* _What to do_
Return all of the lines below exactly as they are.

* _The data_

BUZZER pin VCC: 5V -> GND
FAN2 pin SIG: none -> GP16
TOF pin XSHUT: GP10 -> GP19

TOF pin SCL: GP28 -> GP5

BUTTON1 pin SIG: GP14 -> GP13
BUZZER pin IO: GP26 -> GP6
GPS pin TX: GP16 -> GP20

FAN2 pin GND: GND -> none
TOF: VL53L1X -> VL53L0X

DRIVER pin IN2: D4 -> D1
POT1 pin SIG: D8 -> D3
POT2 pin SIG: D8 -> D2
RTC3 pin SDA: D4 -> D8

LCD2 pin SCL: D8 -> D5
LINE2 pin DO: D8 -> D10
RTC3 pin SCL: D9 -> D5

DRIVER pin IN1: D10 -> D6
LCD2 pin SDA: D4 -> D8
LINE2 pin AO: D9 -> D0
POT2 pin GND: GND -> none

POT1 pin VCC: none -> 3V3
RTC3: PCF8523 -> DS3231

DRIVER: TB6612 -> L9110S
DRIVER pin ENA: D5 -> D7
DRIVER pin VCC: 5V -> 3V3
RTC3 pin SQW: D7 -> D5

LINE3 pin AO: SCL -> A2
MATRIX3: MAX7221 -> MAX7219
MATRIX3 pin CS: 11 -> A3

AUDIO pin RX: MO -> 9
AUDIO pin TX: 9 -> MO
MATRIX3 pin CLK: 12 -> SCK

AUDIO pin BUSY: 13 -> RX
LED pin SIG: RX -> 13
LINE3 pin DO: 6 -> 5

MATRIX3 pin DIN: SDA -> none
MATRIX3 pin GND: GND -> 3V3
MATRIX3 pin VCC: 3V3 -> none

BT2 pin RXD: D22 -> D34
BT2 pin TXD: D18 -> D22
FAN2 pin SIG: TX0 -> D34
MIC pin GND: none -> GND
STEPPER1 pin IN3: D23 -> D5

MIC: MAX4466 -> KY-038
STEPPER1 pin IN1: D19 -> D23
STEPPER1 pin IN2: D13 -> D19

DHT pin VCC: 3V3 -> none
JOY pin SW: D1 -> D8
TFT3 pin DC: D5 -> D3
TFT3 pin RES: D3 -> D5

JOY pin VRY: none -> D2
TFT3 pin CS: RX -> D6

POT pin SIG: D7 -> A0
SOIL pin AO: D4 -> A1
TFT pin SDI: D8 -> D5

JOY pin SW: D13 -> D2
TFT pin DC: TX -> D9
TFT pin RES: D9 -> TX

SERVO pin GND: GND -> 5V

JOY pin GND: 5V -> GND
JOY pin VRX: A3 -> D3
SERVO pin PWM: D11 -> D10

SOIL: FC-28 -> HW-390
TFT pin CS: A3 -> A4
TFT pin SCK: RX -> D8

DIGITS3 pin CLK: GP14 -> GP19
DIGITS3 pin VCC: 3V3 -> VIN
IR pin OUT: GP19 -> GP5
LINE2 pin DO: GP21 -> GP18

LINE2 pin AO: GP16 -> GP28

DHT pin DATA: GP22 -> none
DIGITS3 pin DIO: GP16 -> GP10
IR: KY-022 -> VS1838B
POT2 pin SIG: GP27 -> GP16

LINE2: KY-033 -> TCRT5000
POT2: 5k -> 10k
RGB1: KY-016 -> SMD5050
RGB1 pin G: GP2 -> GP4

* _Response to the exercise_
BUZZER pin VCC: 5V -> GND
FAN2 pin SIG: none -> GP16
TOF pin XSHUT: GP10 -> GP19

TOF pin SCL: GP28 -> GP5

BUTTON1 pin SIG: GP14 -> GP13
BUZZER pin IO: GP26 -> GP6
GPS pin TX: GP16 -> GP20

FAN2 pin GND: GND -> none
TOF: VL53L1X -> VL53L0X

DRIVER pin IN2: D4 -> D1
POT1 pin SIG: D8 -> D3
POT2 pin SIG: D8 -> D2
RTC3 pin SDA: D4 -> D8

LCD2 pin SCL: D8 -> D5
LINE2 pin DO: D8 -> D10
RTC3 pin SCL: D9 -> D5

DRIVER pin IN1: D10 -> D6
LCD2 pin SDA: D4 -> D8
LINE2 pin AO: D9 -> D0
POT2 pin GND: GND -> none

POT1 pin VCC: none -> 3V3
RTC3: PCF8523 -> DS3231

DRIVER: TB6612 -> L9110S
DRIVER pin ENA: D5 -> D7
DRIVER pin VCC: 5V -> 3V3
RTC3 pin SQW: D7 -> D5

LINE3 pin AO: SCL -> A2
MATRIX3: MAX7221 -> MAX7219
MATRIX3 pin CS: 11 -> A3

AUDIO pin RX: MO -> 9
AUDIO pin TX: 9 -> MO
MATRIX3 pin CLK: 12 -> SCK

AUDIO pin BUSY: 13 -> RX
LED pin SIG: RX -> 13
LINE3 pin DO: 6 -> 5

MATRIX3 pin DIN: SDA -> none
MATRIX3 pin GND: GND -> 3V3
MATRIX3 pin VCC: 3V3 -> none

BT2 pin RXD: D22 -> D34
BT2 pin TXD: D18 -> D22
FAN2 pin SIG: TX0 -> D34
MIC pin GND: none -> GND
STEPPER1 pin IN3: D23 -> D5

MIC: MAX4466 -> KY-038
STEPPER1 pin IN1: D19 -> D23
STEPPER1 pin IN2: D13 -> D19

DHT pin VCC: 3V3 -> none
JOY pin SW: D1 -> D8
TFT3 pin DC: D5 -> D3
TFT3 pin RES: D3 -> D5

JOY pin VRY: none -> D2
TFT3 pin CS: RX -> D6

POT pin SIG: D7 -> A0
SOIL pin AO: D4 -> A1
TFT pin SDI: D8 -> D5

JOY pin SW: D13 -> D2
TFT pin DC: TX -> D9
TFT pin RES: D9 -> TX

SERVO pin GND: GND -> 5V

JOY pin GND: 5V -> GND
JOY pin VRX: A3 -> D3
SERVO pin PWM: D11 -> D10

SOIL: FC-28 -> HW-390
TFT pin CS: A3 -> A4
TFT pin SCK: RX -> D8

DIGITS3 pin CLK: GP14 -> GP19
DIGITS3 pin VCC: 3V3 -> VIN
IR pin OUT: GP19 -> GP5
LINE2 pin DO: GP21 -> GP18

LINE2 pin AO: GP16 -> GP28

DHT pin DATA: GP22 -> none
DIGITS3 pin DIO: GP16 -> GP10
IR: KY-022 -> VS1838B
POT2 pin SIG: GP27 -> GP16

LINE2: KY-033 -> TCRT5000
POT2: 5k -> 10k
RGB1: KY-016 -> SMD5050
RGB1 pin G: GP2 -> GP4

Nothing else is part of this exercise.